Task:
Give the records again exactly, but drop the pictures.
● ● ● ● ●
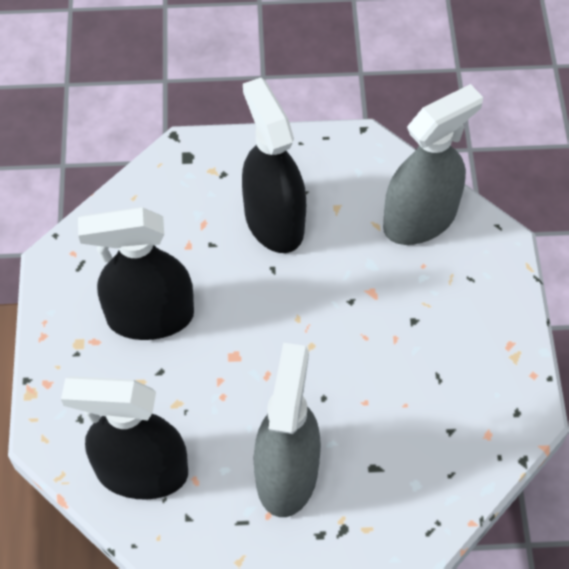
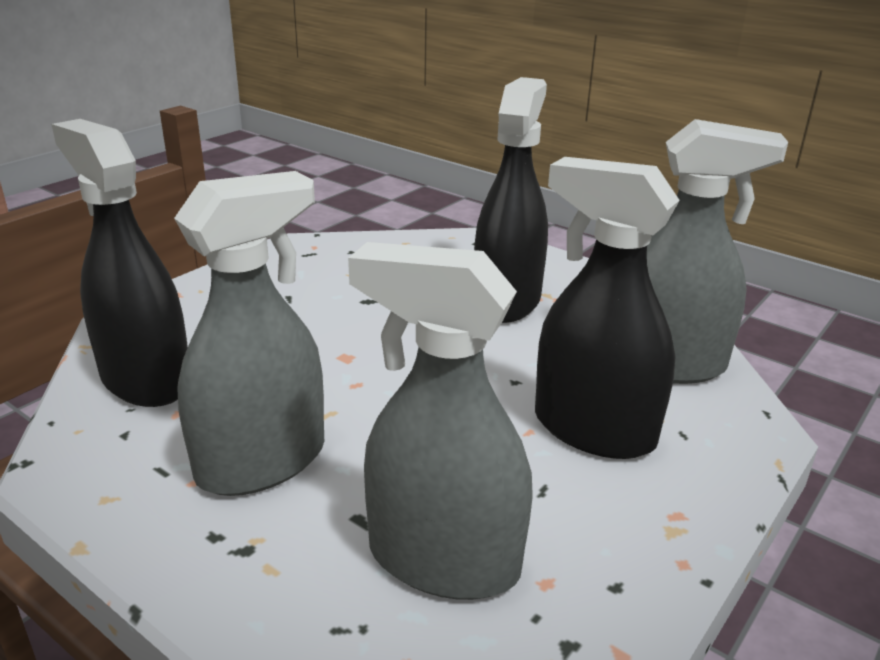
camera: 40 degrees right, 30 degrees down
(150, 317) = (314, 300): black spray bottle -> black spray bottle (593, 430)
(435, 460) = (442, 560): none -> grey spray bottle

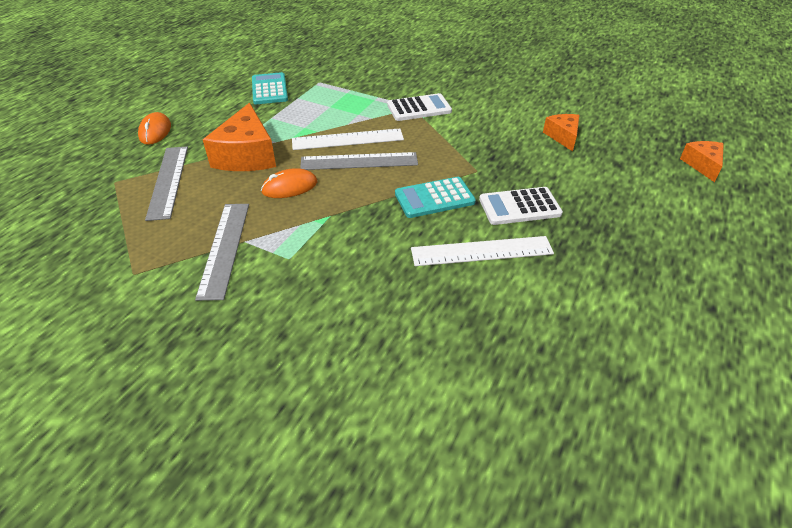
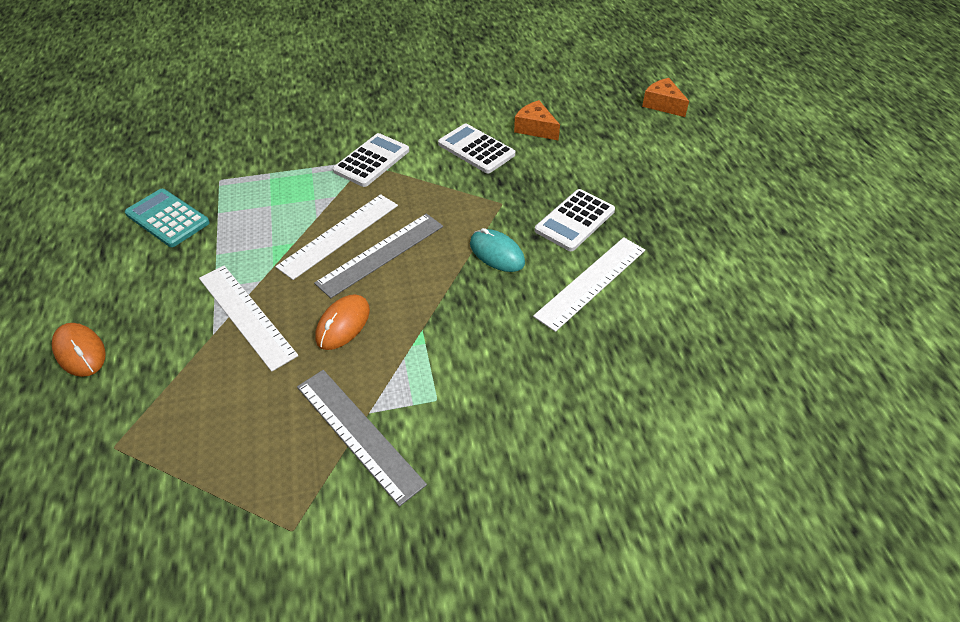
camera: 40 degrees left, 5 degrees up
(168, 181) = (188, 402): grey ruler -> none
(247, 155) = (246, 315): orange cheese -> white ruler
(434, 198) = (497, 253): turquoise calculator -> turquoise mouse
(500, 131) = (476, 149): none -> white calculator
● ● ● ● ●
Response to the task:
camera: 40 degrees right, 30 degrees down
(150, 317) = (314, 300): black spray bottle -> black spray bottle (593, 430)
(435, 460) = (442, 560): none -> grey spray bottle

camera: 40 degrees left, 5 degrees up
(168, 181) = (188, 402): grey ruler -> none
(247, 155) = (246, 315): orange cheese -> white ruler
(434, 198) = (497, 253): turquoise calculator -> turquoise mouse
(500, 131) = (476, 149): none -> white calculator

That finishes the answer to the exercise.